Your task:
Needed from the data below: every line from the one with "green carton [471,24,515,106] -> none" up to and including the one with "white camera [564,274,618,316]", repeated exactly and with nothing else.

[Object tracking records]
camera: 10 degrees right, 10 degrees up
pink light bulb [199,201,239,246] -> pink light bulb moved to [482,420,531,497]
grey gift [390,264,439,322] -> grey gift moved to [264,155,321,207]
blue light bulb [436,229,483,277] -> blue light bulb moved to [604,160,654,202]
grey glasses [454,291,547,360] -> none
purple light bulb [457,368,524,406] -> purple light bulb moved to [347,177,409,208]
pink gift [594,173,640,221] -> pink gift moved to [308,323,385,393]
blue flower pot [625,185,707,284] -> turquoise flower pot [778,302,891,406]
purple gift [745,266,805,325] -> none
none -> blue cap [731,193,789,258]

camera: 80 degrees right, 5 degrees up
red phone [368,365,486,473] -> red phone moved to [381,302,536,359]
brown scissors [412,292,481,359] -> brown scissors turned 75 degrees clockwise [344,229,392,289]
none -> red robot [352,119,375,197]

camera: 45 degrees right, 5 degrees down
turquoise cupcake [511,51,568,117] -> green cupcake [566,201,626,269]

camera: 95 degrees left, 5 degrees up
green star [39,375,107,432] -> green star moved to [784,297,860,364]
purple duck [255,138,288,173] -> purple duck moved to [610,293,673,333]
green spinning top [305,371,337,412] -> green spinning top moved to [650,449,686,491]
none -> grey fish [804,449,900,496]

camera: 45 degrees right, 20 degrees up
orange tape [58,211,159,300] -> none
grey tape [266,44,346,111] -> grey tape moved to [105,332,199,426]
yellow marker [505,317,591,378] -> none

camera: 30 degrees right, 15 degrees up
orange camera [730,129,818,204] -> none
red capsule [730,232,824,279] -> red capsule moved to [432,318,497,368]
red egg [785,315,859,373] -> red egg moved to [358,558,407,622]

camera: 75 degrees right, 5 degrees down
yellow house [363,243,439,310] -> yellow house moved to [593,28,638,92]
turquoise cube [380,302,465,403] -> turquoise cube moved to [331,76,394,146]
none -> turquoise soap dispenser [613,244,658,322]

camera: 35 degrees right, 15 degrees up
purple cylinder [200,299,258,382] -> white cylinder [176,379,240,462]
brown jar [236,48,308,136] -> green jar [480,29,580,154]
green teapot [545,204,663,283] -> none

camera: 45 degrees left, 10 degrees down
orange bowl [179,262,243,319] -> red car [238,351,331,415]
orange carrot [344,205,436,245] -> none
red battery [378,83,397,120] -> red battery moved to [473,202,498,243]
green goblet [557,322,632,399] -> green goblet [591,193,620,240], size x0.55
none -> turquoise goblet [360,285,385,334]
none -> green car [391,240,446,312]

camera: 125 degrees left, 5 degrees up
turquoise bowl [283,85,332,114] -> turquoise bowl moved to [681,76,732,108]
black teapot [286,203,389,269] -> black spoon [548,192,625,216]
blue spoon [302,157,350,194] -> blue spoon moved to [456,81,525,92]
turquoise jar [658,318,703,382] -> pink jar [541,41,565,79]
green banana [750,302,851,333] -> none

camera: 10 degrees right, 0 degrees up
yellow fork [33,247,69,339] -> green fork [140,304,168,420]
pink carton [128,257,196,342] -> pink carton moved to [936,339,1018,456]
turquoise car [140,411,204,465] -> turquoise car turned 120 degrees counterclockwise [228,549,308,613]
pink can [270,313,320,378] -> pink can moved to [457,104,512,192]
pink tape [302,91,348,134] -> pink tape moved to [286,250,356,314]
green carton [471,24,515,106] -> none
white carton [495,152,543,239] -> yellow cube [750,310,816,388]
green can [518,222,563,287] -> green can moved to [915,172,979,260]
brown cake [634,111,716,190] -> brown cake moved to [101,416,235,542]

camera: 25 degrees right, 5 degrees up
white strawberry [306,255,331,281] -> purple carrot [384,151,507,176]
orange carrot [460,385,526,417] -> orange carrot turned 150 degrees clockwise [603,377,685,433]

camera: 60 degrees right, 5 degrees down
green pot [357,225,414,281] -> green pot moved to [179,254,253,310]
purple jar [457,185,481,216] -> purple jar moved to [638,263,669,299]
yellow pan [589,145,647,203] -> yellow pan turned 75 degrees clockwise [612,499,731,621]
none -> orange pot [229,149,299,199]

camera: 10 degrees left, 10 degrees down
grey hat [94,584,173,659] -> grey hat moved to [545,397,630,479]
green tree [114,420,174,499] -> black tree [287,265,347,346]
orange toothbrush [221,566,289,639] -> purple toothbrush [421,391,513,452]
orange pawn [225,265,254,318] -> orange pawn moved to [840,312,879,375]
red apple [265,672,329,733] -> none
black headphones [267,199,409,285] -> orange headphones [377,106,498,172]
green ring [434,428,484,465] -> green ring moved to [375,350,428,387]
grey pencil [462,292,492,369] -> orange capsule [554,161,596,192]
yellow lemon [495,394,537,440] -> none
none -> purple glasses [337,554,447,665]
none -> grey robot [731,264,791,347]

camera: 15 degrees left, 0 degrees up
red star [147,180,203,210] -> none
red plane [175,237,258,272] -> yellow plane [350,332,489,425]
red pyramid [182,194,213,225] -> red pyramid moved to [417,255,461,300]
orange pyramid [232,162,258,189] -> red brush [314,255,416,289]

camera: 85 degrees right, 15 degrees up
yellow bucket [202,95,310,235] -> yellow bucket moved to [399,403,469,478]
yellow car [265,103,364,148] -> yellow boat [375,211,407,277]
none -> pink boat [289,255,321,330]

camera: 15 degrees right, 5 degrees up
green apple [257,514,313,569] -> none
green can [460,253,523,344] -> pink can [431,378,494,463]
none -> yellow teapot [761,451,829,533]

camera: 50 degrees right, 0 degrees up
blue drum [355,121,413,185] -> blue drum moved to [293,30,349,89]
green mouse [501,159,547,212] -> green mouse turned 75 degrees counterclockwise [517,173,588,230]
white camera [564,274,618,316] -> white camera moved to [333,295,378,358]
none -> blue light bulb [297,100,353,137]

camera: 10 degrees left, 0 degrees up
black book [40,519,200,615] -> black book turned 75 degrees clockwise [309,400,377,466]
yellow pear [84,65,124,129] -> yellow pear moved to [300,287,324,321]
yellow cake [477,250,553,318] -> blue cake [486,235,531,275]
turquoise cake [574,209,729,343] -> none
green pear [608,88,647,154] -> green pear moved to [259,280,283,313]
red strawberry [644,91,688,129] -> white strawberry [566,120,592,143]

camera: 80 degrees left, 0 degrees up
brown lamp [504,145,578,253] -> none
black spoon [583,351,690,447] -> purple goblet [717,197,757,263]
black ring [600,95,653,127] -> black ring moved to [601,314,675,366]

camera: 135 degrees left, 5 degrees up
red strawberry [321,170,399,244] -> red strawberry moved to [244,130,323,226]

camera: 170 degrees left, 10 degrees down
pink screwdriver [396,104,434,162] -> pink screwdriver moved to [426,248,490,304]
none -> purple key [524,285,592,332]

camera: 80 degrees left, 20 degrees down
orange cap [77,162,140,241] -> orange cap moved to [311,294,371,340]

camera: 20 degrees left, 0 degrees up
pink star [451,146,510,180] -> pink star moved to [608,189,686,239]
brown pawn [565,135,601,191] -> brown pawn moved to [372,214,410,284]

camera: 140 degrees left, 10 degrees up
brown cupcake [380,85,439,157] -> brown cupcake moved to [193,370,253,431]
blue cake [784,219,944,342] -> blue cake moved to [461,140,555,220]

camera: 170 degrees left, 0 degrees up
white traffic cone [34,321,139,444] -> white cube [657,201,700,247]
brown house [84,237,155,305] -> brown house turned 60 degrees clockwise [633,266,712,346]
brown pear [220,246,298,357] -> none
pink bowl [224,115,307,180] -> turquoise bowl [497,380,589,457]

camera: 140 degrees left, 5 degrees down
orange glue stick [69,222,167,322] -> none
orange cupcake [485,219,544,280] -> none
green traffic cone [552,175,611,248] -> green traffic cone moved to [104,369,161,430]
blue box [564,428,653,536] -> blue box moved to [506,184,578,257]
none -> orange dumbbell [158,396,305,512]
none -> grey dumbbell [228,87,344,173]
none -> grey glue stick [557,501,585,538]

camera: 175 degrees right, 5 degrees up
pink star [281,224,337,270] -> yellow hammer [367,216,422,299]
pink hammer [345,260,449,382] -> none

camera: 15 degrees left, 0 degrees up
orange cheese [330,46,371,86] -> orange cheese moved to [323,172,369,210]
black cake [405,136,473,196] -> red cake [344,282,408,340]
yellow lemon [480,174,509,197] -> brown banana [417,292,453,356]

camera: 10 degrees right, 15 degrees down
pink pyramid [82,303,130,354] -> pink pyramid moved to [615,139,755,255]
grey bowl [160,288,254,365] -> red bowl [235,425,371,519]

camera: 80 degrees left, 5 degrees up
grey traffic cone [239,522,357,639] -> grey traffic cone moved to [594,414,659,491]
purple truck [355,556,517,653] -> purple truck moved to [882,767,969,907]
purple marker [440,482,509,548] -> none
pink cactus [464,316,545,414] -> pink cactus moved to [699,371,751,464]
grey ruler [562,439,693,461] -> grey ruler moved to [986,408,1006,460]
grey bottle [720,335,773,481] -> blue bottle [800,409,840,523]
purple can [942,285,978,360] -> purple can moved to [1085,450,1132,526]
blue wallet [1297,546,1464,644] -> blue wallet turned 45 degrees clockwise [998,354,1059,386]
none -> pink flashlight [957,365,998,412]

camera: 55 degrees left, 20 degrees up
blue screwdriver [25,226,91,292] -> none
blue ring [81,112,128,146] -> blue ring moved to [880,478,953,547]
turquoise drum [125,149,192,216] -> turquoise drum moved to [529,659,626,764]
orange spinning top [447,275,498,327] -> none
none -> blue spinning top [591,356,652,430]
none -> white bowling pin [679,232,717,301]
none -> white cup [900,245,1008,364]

Exercise answer:
green carton [471,24,515,106] -> none
white carton [495,152,543,239] -> yellow cube [750,310,816,388]
green can [518,222,563,287] -> green can moved to [915,172,979,260]
brown cake [634,111,716,190] -> brown cake moved to [101,416,235,542]

camera: 25 degrees right, 5 degrees up
white strawberry [306,255,331,281] -> purple carrot [384,151,507,176]
orange carrot [460,385,526,417] -> orange carrot turned 150 degrees clockwise [603,377,685,433]

camera: 60 degrees right, 5 degrees down
green pot [357,225,414,281] -> green pot moved to [179,254,253,310]
purple jar [457,185,481,216] -> purple jar moved to [638,263,669,299]
yellow pan [589,145,647,203] -> yellow pan turned 75 degrees clockwise [612,499,731,621]
none -> orange pot [229,149,299,199]

camera: 10 degrees left, 10 degrees down
grey hat [94,584,173,659] -> grey hat moved to [545,397,630,479]
green tree [114,420,174,499] -> black tree [287,265,347,346]
orange toothbrush [221,566,289,639] -> purple toothbrush [421,391,513,452]
orange pawn [225,265,254,318] -> orange pawn moved to [840,312,879,375]
red apple [265,672,329,733] -> none
black headphones [267,199,409,285] -> orange headphones [377,106,498,172]
green ring [434,428,484,465] -> green ring moved to [375,350,428,387]
grey pencil [462,292,492,369] -> orange capsule [554,161,596,192]
yellow lemon [495,394,537,440] -> none
none -> purple glasses [337,554,447,665]
none -> grey robot [731,264,791,347]

camera: 15 degrees left, 0 degrees up
red star [147,180,203,210] -> none
red plane [175,237,258,272] -> yellow plane [350,332,489,425]
red pyramid [182,194,213,225] -> red pyramid moved to [417,255,461,300]
orange pyramid [232,162,258,189] -> red brush [314,255,416,289]

camera: 85 degrees right, 15 degrees up
yellow bucket [202,95,310,235] -> yellow bucket moved to [399,403,469,478]
yellow car [265,103,364,148] -> yellow boat [375,211,407,277]
none -> pink boat [289,255,321,330]

camera: 15 degrees right, 5 degrees up
green apple [257,514,313,569] -> none
green can [460,253,523,344] -> pink can [431,378,494,463]
none -> yellow teapot [761,451,829,533]

camera: 50 degrees right, 0 degrees up
blue drum [355,121,413,185] -> blue drum moved to [293,30,349,89]
green mouse [501,159,547,212] -> green mouse turned 75 degrees counterclockwise [517,173,588,230]
white camera [564,274,618,316] -> white camera moved to [333,295,378,358]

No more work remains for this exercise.